TASK DESCRIPTION:
Transcribe every entry verbatim; omit pictures.

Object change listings
□ □ □ □ □

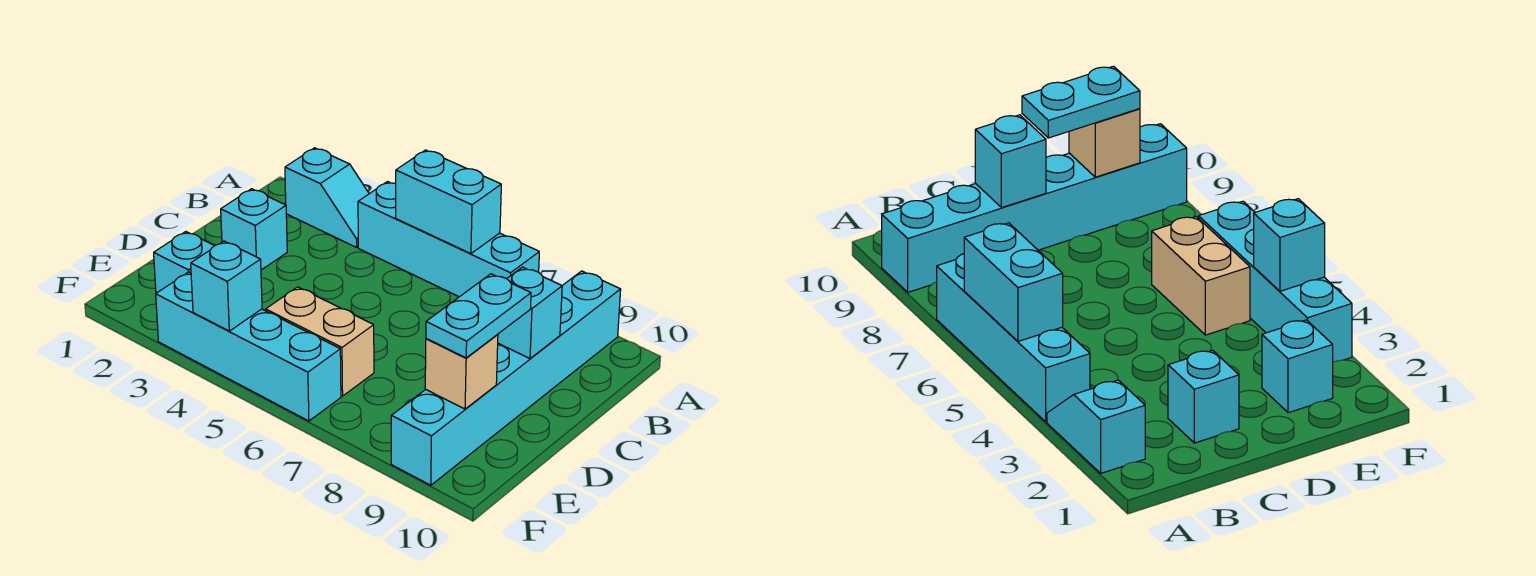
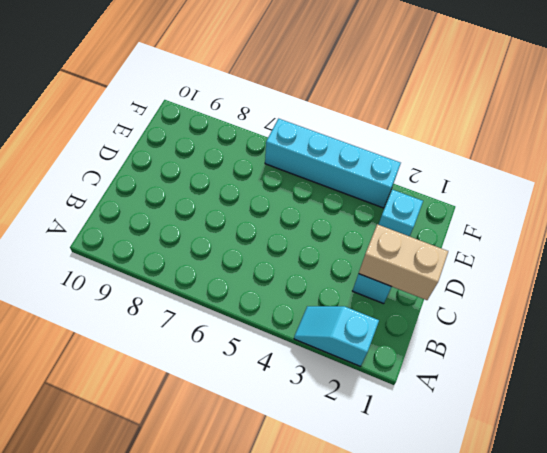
tan brick C1:C2 level 2 -> tan brick E5:E6 level 1
none -> cyan brick A4:A7 level 1
none -> cyan brick A9:F9 level 1
none -> cyan brick A5:A6 level 2

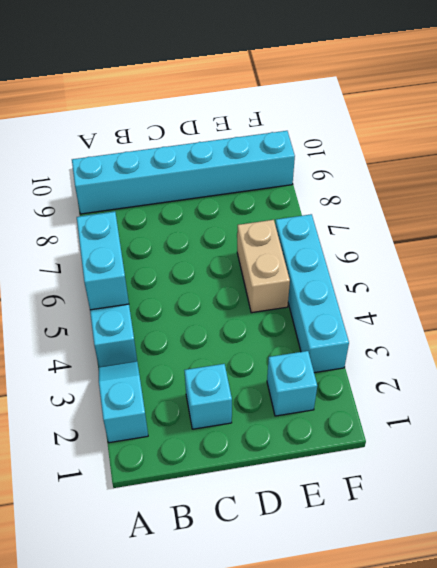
none -> cyan brick C9 level 2
none -> tan brick E9 level 2
none -> cyan brick F4 level 2

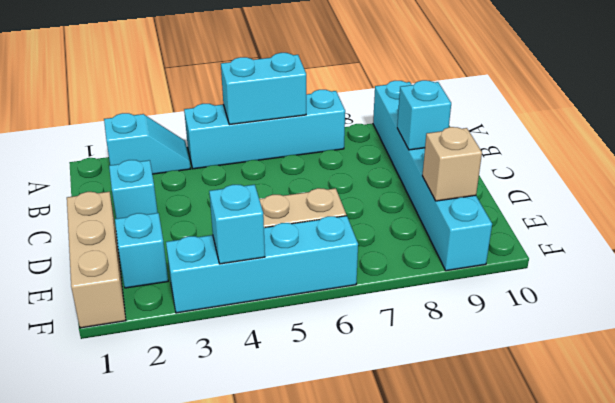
tan brick D1:F1 level 1 -> none
none -> cyan plate D9:E9 level 3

□ □ □ □ □

EXPECTED ANSWER:
tan brick C1:C2 level 2 -> tan brick E5:E6 level 1
none -> cyan brick A4:A7 level 1
none -> cyan brick A9:F9 level 1
none -> cyan brick A5:A6 level 2

none -> cyan brick C9 level 2
none -> tan brick E9 level 2
none -> cyan brick F4 level 2

tan brick D1:F1 level 1 -> none
none -> cyan plate D9:E9 level 3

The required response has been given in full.